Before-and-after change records
----
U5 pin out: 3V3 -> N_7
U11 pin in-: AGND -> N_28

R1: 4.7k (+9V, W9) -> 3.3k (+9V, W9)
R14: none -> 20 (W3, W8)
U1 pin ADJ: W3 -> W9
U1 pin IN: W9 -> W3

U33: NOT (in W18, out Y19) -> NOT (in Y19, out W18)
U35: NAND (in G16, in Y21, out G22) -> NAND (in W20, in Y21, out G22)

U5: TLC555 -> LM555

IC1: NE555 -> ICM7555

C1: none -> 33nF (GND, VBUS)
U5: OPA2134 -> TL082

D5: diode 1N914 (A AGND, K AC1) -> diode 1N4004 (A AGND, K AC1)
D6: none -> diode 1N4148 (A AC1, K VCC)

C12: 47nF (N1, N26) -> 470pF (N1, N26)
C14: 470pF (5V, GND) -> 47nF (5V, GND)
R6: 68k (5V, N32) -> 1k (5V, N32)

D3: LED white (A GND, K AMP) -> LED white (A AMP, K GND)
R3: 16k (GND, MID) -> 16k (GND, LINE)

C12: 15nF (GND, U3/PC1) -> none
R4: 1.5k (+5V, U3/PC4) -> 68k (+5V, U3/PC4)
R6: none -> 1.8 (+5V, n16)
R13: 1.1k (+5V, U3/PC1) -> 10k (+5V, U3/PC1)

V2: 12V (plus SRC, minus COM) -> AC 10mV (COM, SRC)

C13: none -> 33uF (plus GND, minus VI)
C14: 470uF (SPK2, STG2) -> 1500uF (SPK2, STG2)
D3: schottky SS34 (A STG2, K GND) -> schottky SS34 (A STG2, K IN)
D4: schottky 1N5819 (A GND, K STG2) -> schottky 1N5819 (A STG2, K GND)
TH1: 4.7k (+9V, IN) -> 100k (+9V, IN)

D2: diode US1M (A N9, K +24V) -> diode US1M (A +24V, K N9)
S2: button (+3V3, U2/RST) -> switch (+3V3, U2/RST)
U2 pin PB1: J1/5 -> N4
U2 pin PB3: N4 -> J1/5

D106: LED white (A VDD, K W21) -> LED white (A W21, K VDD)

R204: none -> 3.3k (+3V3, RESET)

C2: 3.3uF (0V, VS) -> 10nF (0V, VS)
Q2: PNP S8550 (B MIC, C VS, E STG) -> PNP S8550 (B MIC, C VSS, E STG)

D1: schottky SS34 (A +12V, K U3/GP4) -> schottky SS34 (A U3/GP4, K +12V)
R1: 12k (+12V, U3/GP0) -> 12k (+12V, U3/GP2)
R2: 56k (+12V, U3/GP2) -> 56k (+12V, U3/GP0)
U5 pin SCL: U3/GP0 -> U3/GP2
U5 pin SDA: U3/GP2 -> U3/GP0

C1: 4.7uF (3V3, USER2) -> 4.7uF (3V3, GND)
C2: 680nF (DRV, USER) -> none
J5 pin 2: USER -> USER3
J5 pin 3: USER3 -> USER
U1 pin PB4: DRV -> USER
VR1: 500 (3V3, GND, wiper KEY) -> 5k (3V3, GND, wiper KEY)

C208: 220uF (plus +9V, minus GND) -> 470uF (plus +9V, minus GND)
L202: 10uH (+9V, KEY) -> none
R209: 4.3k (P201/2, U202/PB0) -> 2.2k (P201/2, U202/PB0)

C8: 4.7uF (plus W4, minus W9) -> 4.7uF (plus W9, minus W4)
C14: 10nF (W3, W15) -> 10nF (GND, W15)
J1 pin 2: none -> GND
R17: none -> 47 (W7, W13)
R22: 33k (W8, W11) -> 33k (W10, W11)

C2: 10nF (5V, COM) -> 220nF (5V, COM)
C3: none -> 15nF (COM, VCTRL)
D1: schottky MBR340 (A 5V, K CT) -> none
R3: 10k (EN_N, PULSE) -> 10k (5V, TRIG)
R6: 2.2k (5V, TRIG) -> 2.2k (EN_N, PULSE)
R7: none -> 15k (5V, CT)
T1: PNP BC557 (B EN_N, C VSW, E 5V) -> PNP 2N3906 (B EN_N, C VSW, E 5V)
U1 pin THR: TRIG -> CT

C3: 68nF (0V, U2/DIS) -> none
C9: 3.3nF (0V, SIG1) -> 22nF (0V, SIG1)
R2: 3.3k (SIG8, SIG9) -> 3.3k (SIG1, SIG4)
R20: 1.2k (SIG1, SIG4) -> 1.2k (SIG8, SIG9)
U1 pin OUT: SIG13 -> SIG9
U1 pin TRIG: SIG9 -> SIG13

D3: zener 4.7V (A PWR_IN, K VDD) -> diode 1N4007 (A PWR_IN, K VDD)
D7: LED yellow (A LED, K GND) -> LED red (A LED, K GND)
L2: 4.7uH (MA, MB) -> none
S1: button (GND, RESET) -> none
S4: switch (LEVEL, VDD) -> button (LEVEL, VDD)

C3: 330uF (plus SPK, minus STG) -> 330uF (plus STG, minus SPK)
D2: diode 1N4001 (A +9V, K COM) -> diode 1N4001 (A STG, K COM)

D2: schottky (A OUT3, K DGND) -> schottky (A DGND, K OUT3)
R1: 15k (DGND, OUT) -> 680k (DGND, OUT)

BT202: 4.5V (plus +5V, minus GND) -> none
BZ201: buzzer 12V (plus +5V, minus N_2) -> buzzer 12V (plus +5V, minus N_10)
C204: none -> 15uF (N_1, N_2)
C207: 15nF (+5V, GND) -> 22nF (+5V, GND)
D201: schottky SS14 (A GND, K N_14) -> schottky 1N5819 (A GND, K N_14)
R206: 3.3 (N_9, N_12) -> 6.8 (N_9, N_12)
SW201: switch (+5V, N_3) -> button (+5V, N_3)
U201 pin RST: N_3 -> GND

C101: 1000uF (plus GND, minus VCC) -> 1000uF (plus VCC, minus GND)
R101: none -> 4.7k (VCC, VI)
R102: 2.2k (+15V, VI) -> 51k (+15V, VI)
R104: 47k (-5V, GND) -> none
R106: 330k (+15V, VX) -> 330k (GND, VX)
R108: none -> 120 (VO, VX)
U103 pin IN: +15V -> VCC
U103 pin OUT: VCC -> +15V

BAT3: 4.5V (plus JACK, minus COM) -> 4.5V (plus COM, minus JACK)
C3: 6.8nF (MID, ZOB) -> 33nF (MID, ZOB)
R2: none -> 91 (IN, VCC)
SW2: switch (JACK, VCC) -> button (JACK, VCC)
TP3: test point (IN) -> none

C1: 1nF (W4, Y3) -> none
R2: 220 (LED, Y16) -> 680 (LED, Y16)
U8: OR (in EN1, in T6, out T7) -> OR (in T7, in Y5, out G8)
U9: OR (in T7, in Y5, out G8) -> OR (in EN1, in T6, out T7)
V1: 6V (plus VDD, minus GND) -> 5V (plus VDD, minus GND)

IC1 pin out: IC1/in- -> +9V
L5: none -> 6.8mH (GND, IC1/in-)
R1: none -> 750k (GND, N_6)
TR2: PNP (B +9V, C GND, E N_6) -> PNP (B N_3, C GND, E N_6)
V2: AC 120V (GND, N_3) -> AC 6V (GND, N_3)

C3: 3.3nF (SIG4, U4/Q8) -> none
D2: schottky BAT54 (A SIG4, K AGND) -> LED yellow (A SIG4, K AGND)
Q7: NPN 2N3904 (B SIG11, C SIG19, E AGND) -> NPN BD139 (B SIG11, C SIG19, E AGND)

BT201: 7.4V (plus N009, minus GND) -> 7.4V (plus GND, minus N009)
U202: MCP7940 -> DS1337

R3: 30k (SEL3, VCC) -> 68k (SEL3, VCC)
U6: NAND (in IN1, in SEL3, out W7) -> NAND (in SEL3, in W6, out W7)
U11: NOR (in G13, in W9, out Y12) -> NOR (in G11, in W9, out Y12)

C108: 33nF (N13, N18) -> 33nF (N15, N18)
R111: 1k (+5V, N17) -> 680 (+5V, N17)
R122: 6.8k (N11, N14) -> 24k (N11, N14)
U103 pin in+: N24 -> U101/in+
----
Transcribe the records from their first line. Stop after the line with "C14: 470pF (5V, GND) -> 47nF (5V, GND)", including it.

§ **PROBLEM SOLUTION**:
U5 pin out: 3V3 -> N_7
U11 pin in-: AGND -> N_28

R1: 4.7k (+9V, W9) -> 3.3k (+9V, W9)
R14: none -> 20 (W3, W8)
U1 pin ADJ: W3 -> W9
U1 pin IN: W9 -> W3

U33: NOT (in W18, out Y19) -> NOT (in Y19, out W18)
U35: NAND (in G16, in Y21, out G22) -> NAND (in W20, in Y21, out G22)

U5: TLC555 -> LM555

IC1: NE555 -> ICM7555

C1: none -> 33nF (GND, VBUS)
U5: OPA2134 -> TL082

D5: diode 1N914 (A AGND, K AC1) -> diode 1N4004 (A AGND, K AC1)
D6: none -> diode 1N4148 (A AC1, K VCC)

C12: 47nF (N1, N26) -> 470pF (N1, N26)
C14: 470pF (5V, GND) -> 47nF (5V, GND)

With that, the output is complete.